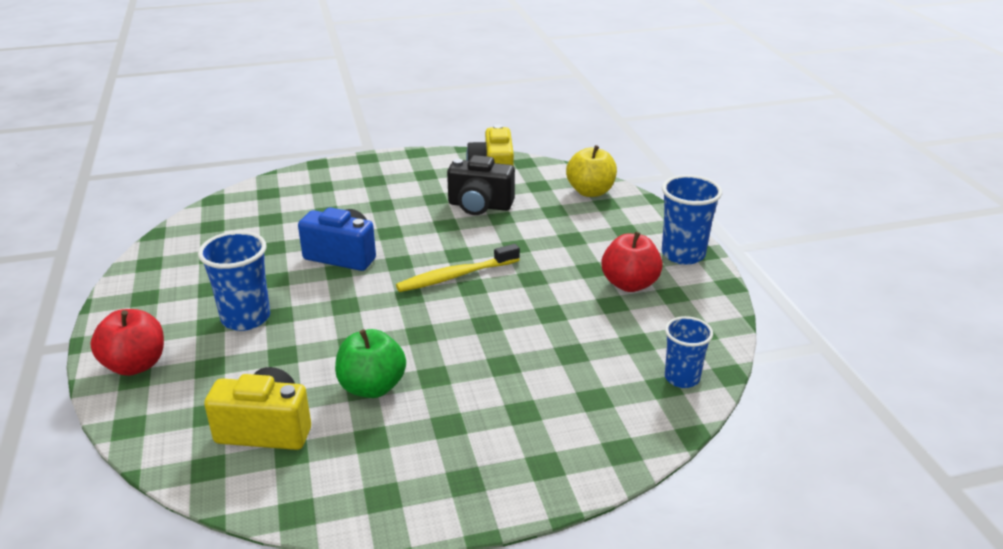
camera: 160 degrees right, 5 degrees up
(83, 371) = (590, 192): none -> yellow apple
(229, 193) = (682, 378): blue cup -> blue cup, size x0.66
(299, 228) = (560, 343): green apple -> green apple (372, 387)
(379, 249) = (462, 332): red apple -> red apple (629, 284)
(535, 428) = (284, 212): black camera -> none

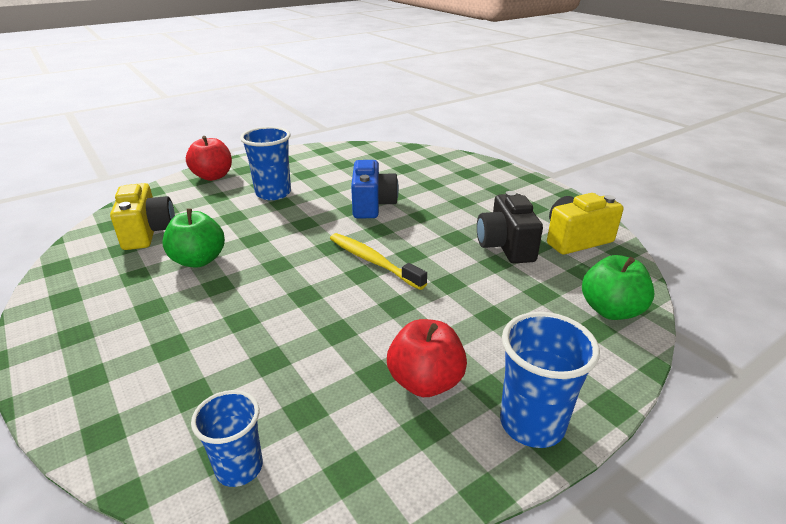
camera: 70 degrees right, 0 degrees up
(590, 192) = (611, 310): yellow apple -> green apple

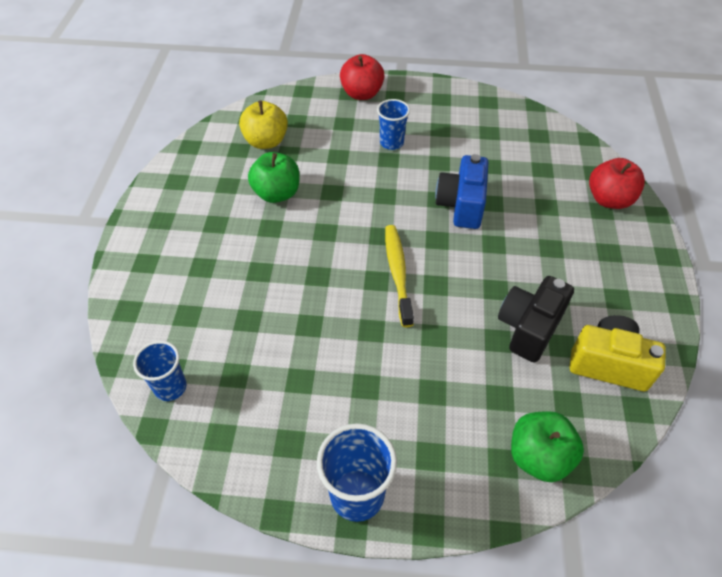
camera: 40 degrees right, 20 degrees up
(148, 233) = (266, 141): yellow camera -> yellow apple
(273, 193) = (391, 143): blue cup -> blue cup, size x0.66
(372, 205) = (461, 205): blue camera -> blue camera turned 150 degrees clockwise
(425, 382) = (324, 410): red apple -> red apple (609, 200)

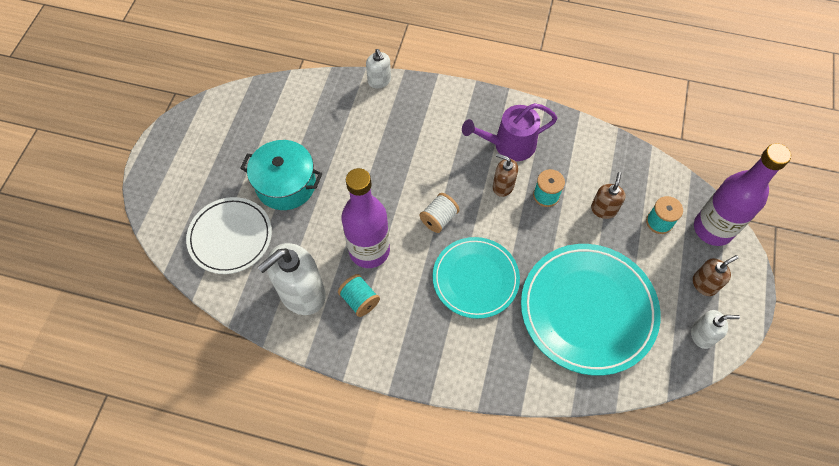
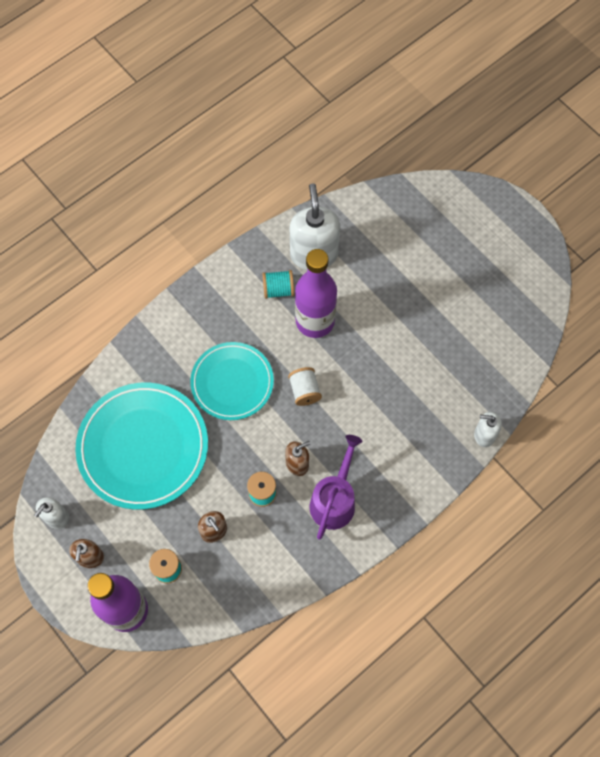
camera: 125 degrees right, 5 degrees up
(230, 237) = (400, 231): white plate -> none
(286, 184) = (422, 295): turquoise pot -> none

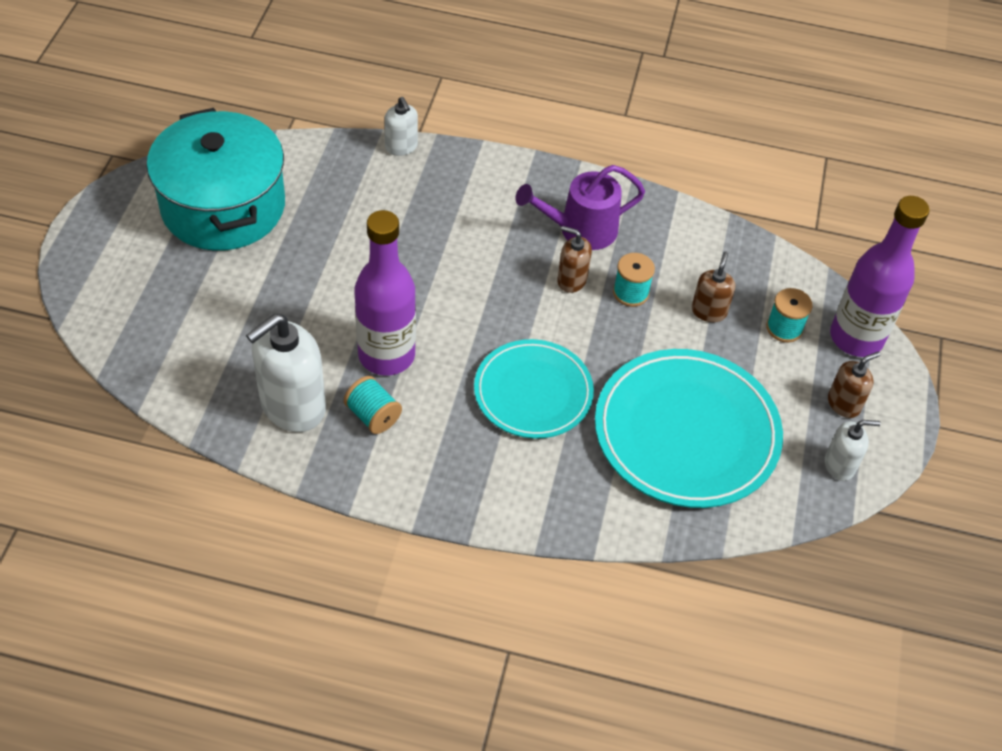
camera: 130 degrees left, 15 degrees down
(304, 391) = (483, 318): white spool -> none
(495, 298) = (223, 206): none -> turquoise pot

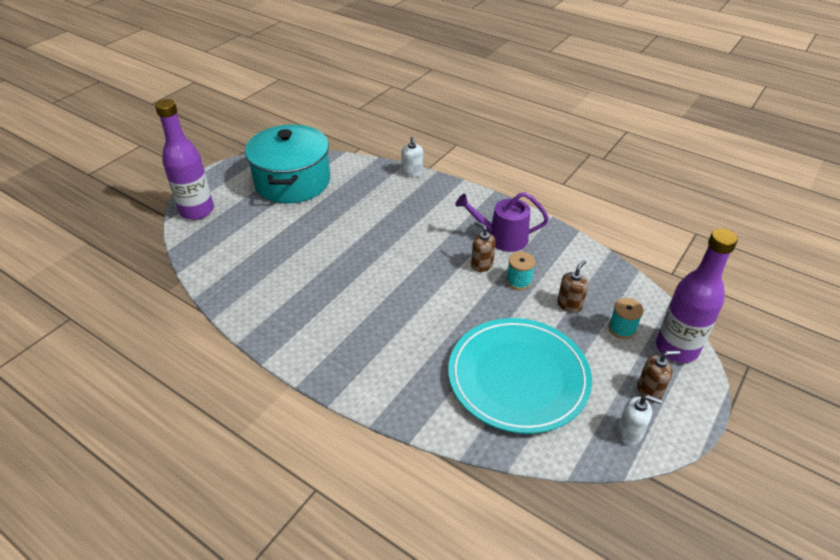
camera: 25 degrees right, 10 degrees down
(292, 406) = (266, 293): white soap dispenser -> none
(373, 415) = (311, 311): turquoise spool -> none
(386, 355) = (339, 279): purple bottle -> purple bottle (197, 211)
(533, 392) = (422, 324): turquoise plate -> none

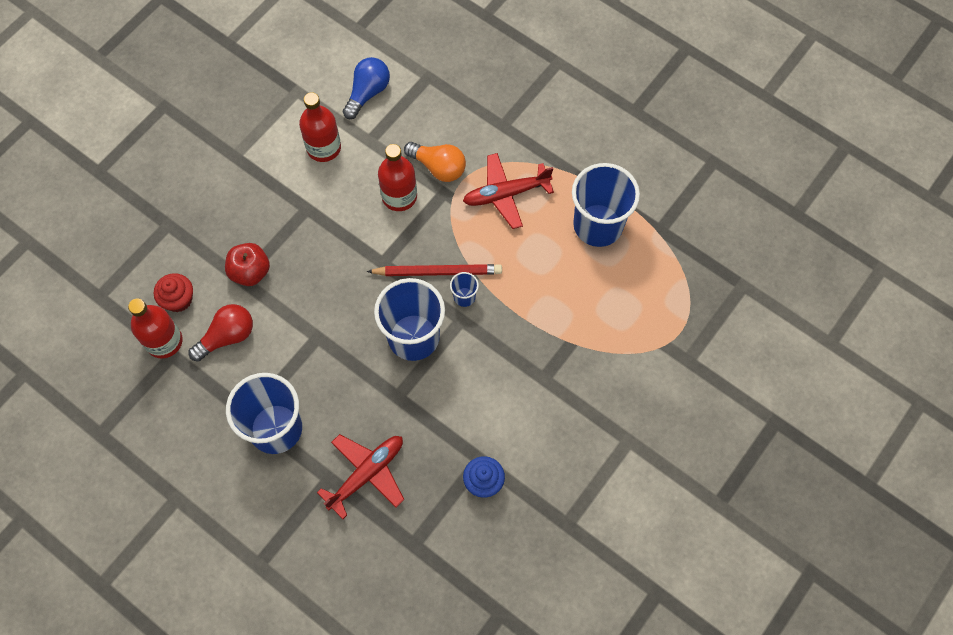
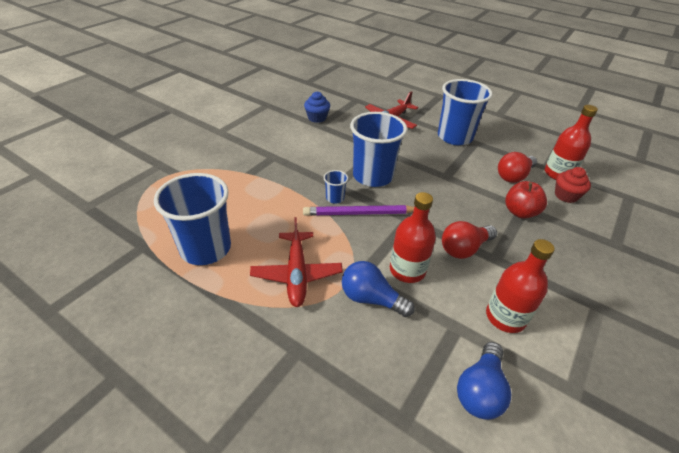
camera: 175 degrees right, 25 degrees down
(334, 221) = (464, 249): none -> red light bulb
(437, 272) = (359, 213): red pencil -> purple pencil
(438, 167) = (371, 299): orange light bulb -> blue light bulb
(506, 194) = (296, 274): red plane -> red plane turned 105 degrees clockwise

#### [YOUR INSTRUCTIONS]
Ignoring the pictures, write out word for word the lines from the line containing "(533, 392) = (422, 324): turquoise" through the end of the material above.

#### [WRITTEN ANSWER]
(533, 392) = (422, 324): turquoise plate -> none

camera: 175 degrees right, 25 degrees down
(334, 221) = (464, 249): none -> red light bulb
(437, 272) = (359, 213): red pencil -> purple pencil
(438, 167) = (371, 299): orange light bulb -> blue light bulb
(506, 194) = (296, 274): red plane -> red plane turned 105 degrees clockwise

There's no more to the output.